*** Supplied data ***
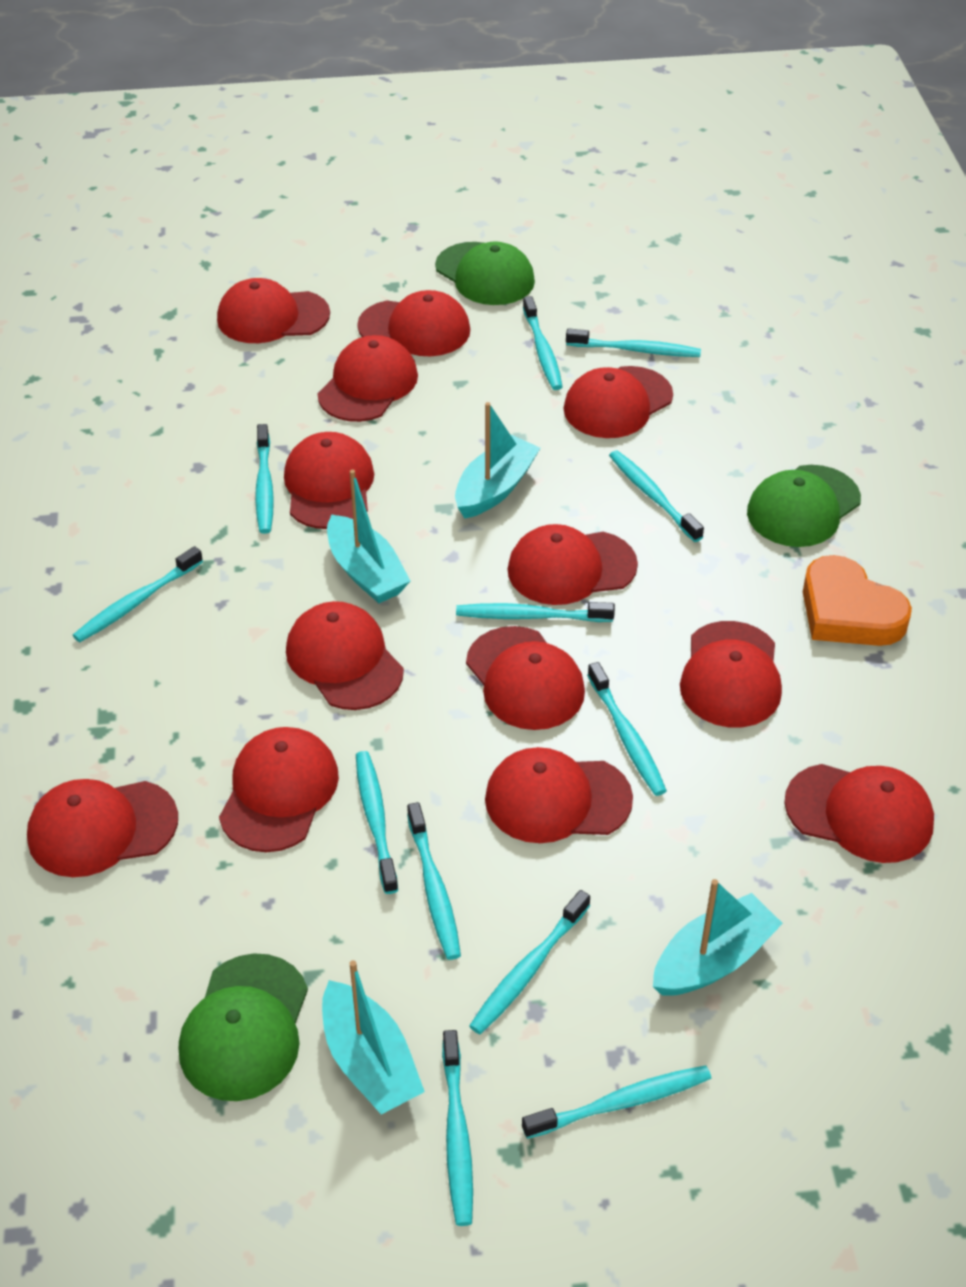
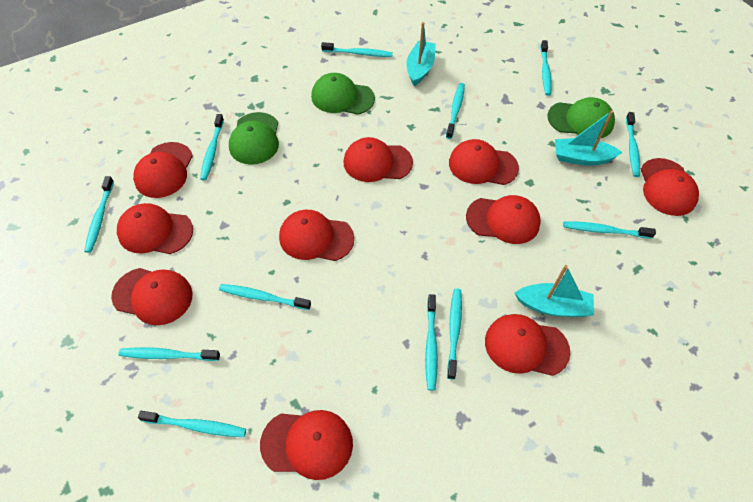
orange heart: [803,555,912,646] = 1 -> none = 0
red cap: [27,779,178,877] [217,278,330,343] [219,727,339,852] [284,432,374,529] [286,601,404,710] [317,335,418,422] [357,290,470,356] [466,626,585,730] [485,747,633,843] [508,524,638,605] [564,366,673,438] [680,621,782,727] [784,764,934,863] = 13 -> [111,268,193,325] [117,203,193,254] [133,142,193,198] [260,410,353,480] [279,210,354,261] [343,137,413,182] [449,139,519,185] [466,195,541,244] [485,314,570,376] [641,158,699,216] = 10
turquoise boat: [322,960,425,1115] [327,470,410,603] [455,402,540,518] [653,879,783,996] = 4 -> [406,22,436,86] [515,265,594,317] [555,110,623,166] = 3

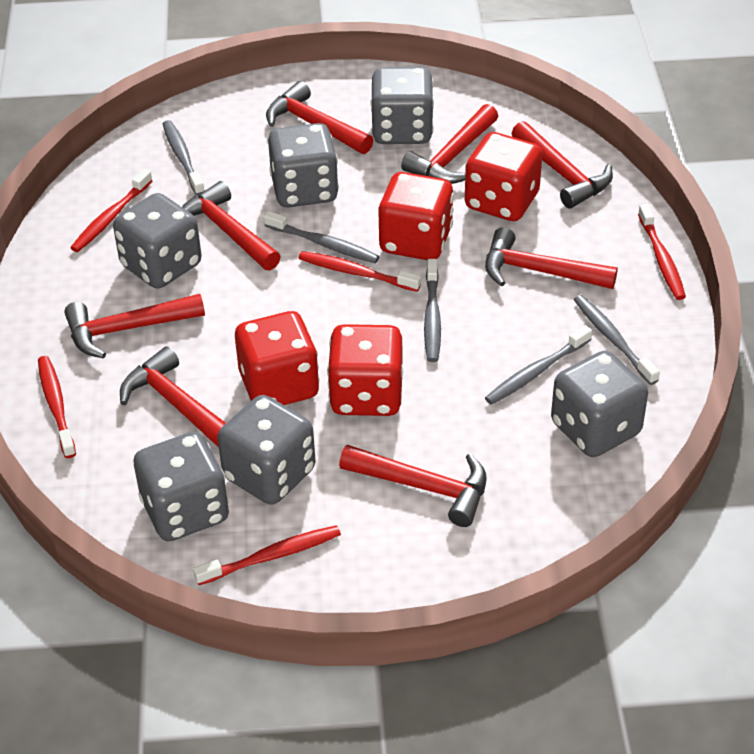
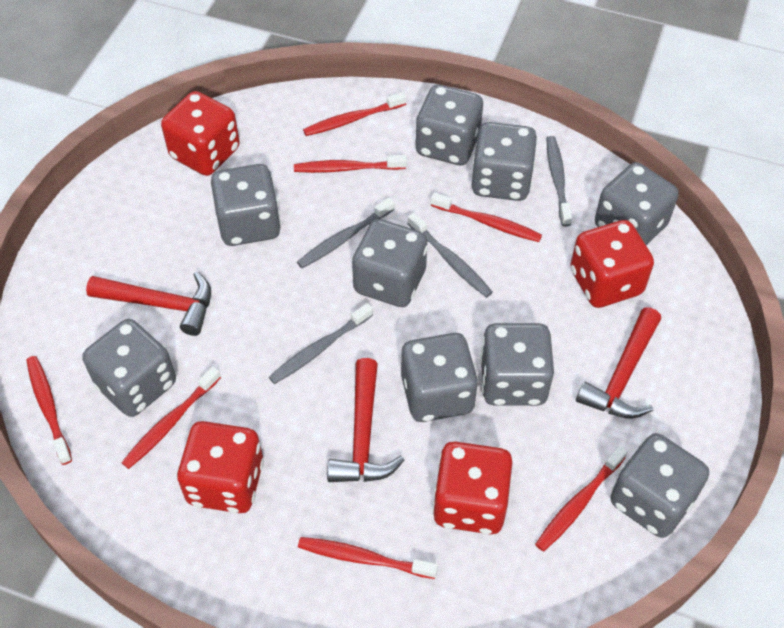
grey dice: [113,193,202,289] [134,432,229,541] [218,395,315,505] [268,123,339,208] [370,67,434,144] [551,351,648,457] = 6 -> [82,319,176,417] [211,164,281,246] [352,219,428,307] [401,333,478,422] [415,85,483,165] [472,122,537,201] [480,323,554,406] [595,162,679,245] [610,433,709,538] = 9
grey toothbrush: [163,120,205,196] [264,211,380,263] [424,259,441,362] [485,325,592,405] [574,295,660,385] = 5 -> [269,303,373,384] [297,197,395,268] [407,213,493,298] [546,136,572,227] = 4
red hammer: [64,294,205,359] [120,346,226,447] [182,181,281,271] [266,81,373,154] [339,445,487,527] [401,104,498,184] [485,227,618,289] [511,121,613,208] = 8 -> [86,272,211,336] [327,358,404,482] [576,307,661,419] = 3
red toothbrush: [38,356,76,458] [70,169,153,252] [193,525,341,585] [298,251,421,292] [638,204,686,300] = 5 -> [26,356,72,465] [121,366,221,469] [294,155,407,173] [298,537,438,579] [303,92,407,136] [431,192,542,242] [535,446,627,551] = 7

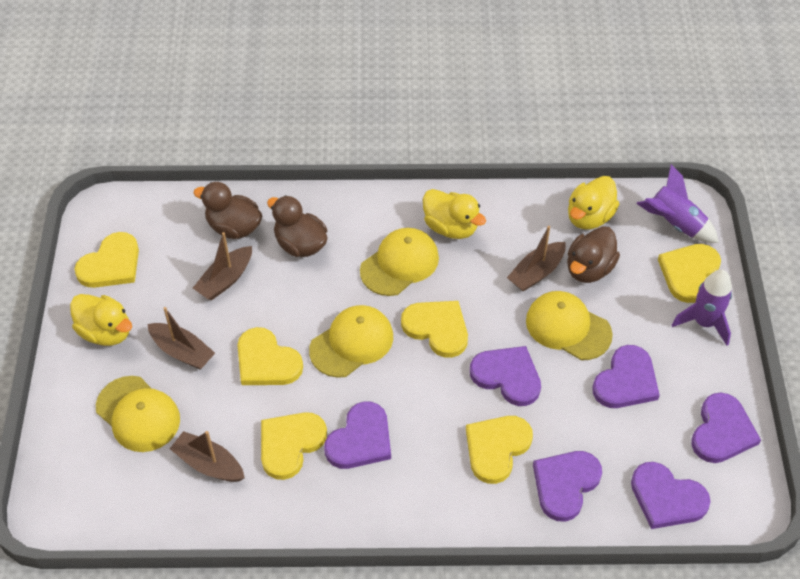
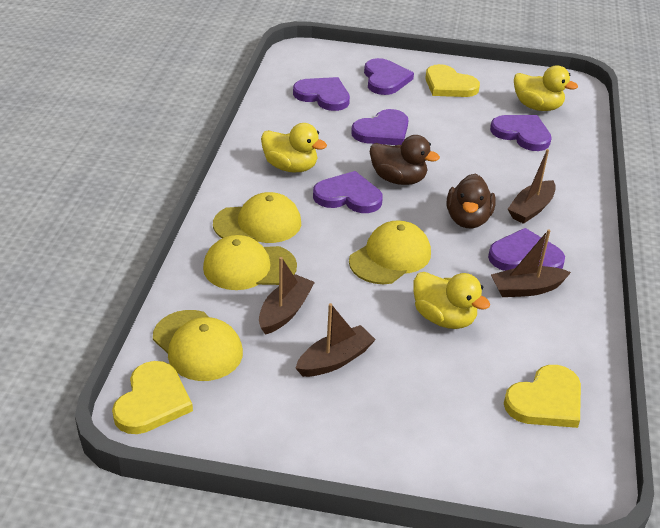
brown duck: [194,182,262,239] [267,195,328,257] [567,226,620,283] = 3 -> [370,135,440,185] [447,174,496,228] = 2
purple rocket: [636,164,719,243] [672,269,732,346] = 2 -> none = 0
yellow heart: [75,232,139,288] [237,327,303,385] [261,412,327,480] [401,301,468,358] [466,416,533,484] [658,244,721,303] = 6 -> [112,361,193,434] [425,64,480,97] [504,365,581,428] = 3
***
Every line above that holds the word "toothbrush" needs to be copied.

grey toothbrush: [163,120,205,196] [264,211,380,263] [424,259,441,362] [485,325,592,405] [574,295,660,385] = 5 -> [269,303,373,384] [297,197,395,268] [407,213,493,298] [546,136,572,227] = 4
red toothbrush: [38,356,76,458] [70,169,153,252] [193,525,341,585] [298,251,421,292] [638,204,686,300] = 5 -> [26,356,72,465] [121,366,221,469] [294,155,407,173] [298,537,438,579] [303,92,407,136] [431,192,542,242] [535,446,627,551] = 7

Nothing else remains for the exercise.